(Version comparison data)
——————————

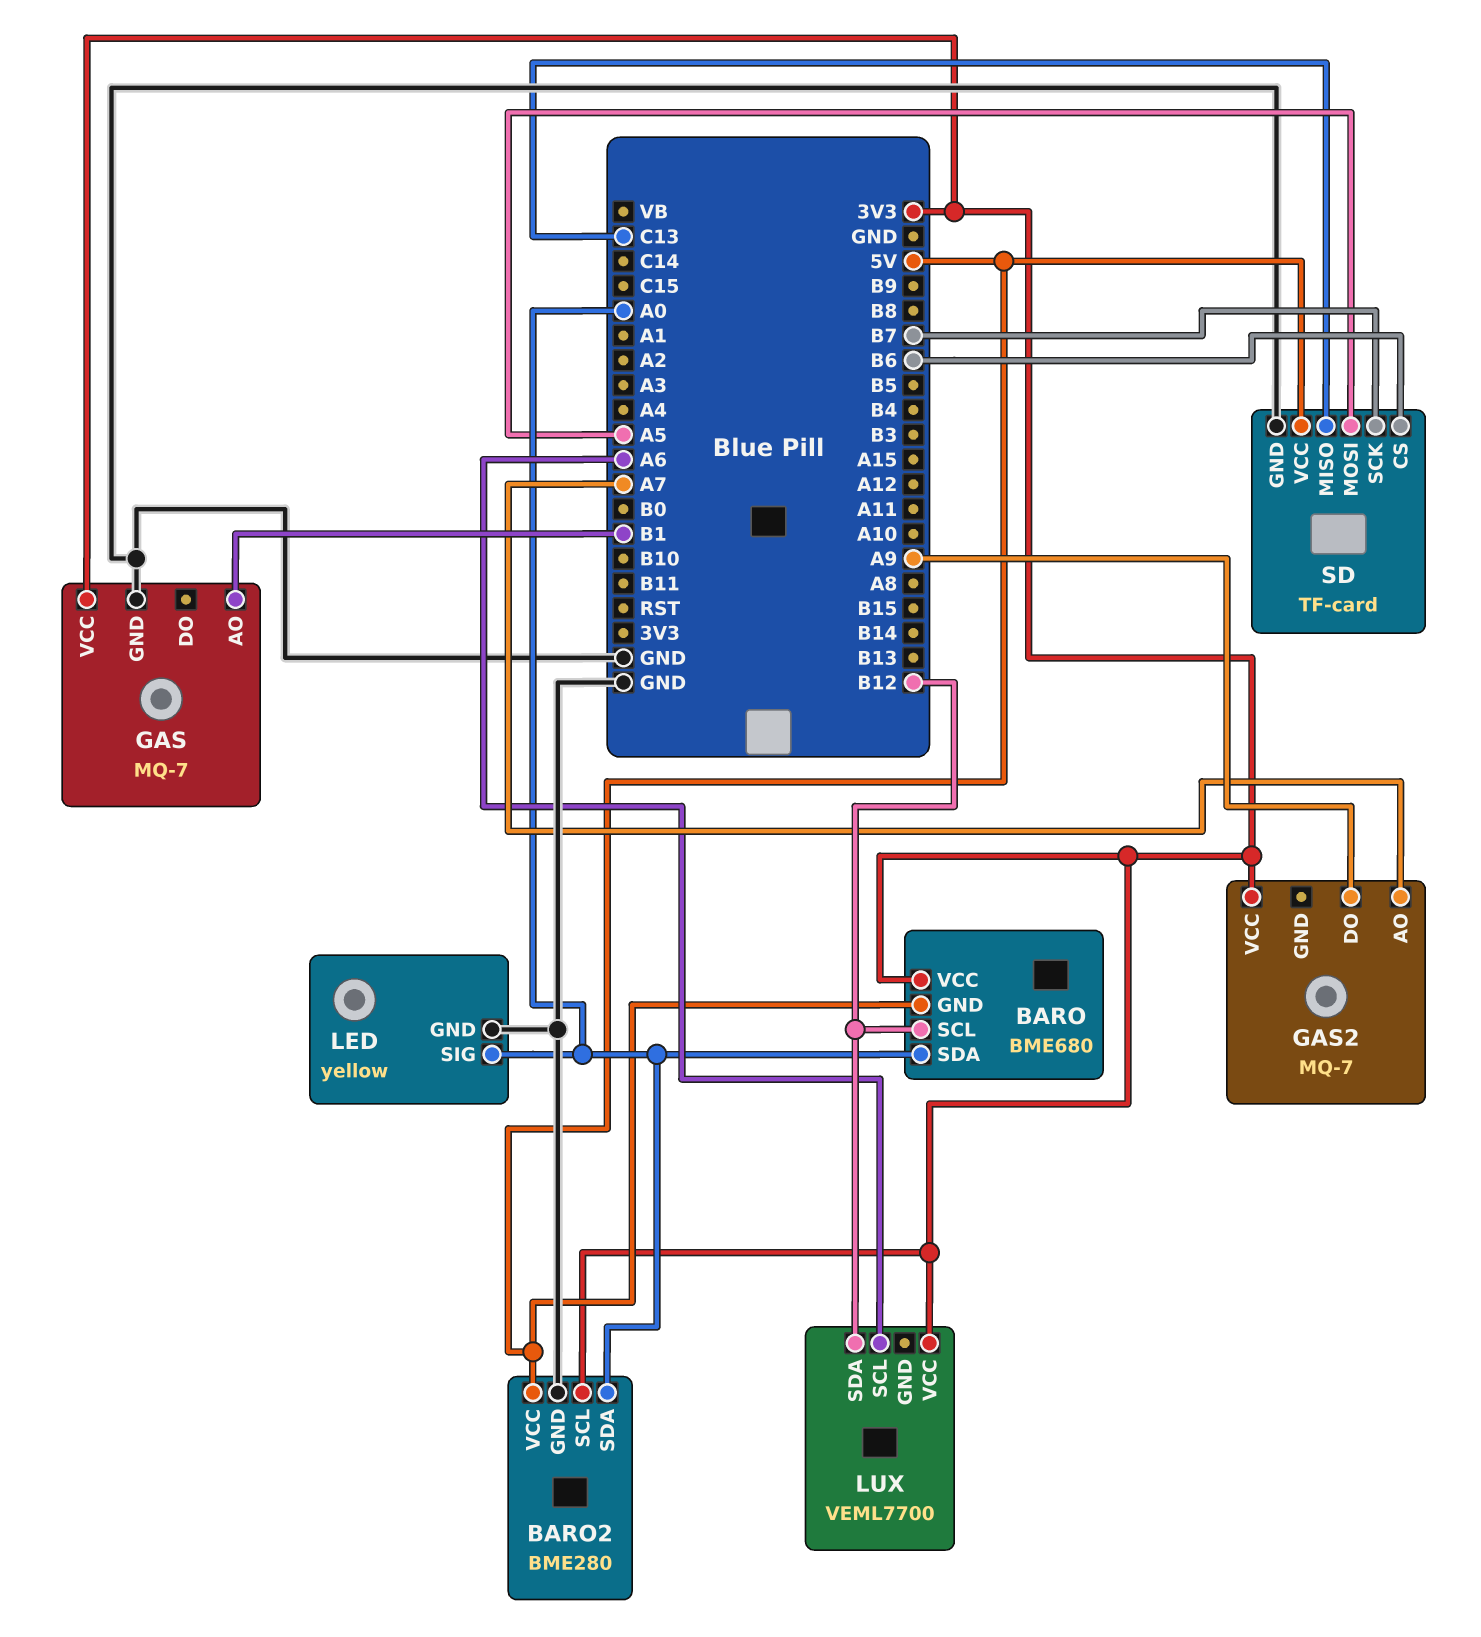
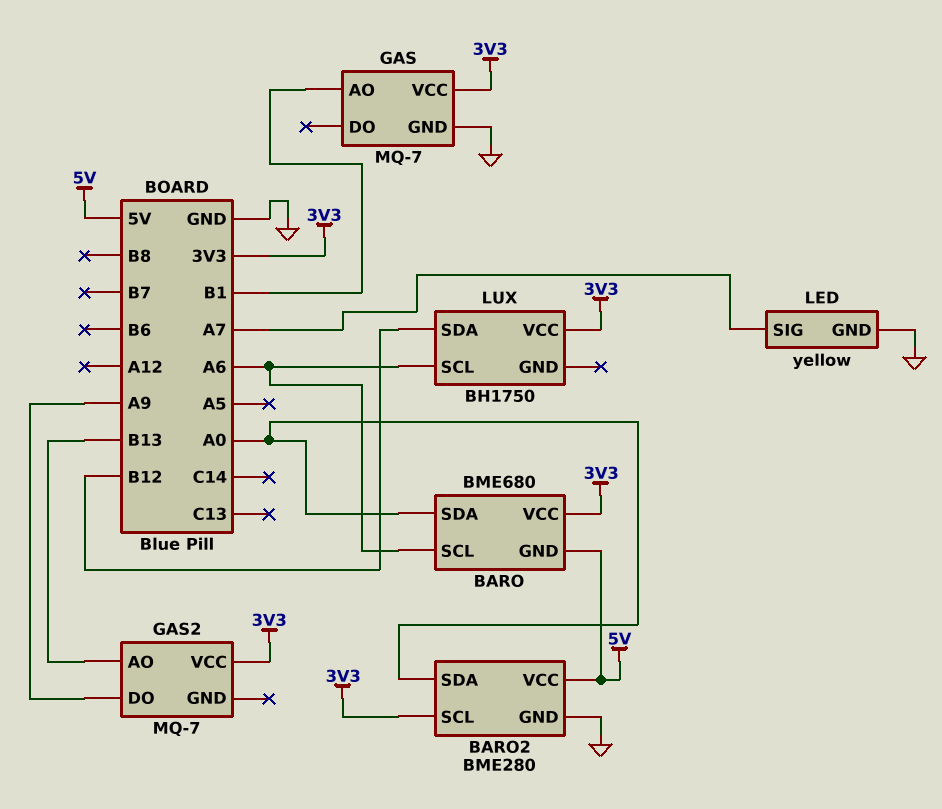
BARO pin SCL: B12 -> A6
GAS2 pin AO: A7 -> B13
LED pin SIG: A0 -> A7
LUX: VEML7700 -> BH1750
SD: TF-card -> none
SD pin CS: B6 -> none
SD pin GND: GND -> none
SD pin MISO: C13 -> none
SD pin MOSI: A5 -> none
SD pin SCK: B7 -> none
SD pin VCC: 5V -> none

——————————

Exact copy, no pictures: set down all the entries again as they stand.

## WRITTEN SOLUTION:
BARO pin SCL: B12 -> A6
GAS2 pin AO: A7 -> B13
LED pin SIG: A0 -> A7
LUX: VEML7700 -> BH1750
SD: TF-card -> none
SD pin CS: B6 -> none
SD pin GND: GND -> none
SD pin MISO: C13 -> none
SD pin MOSI: A5 -> none
SD pin SCK: B7 -> none
SD pin VCC: 5V -> none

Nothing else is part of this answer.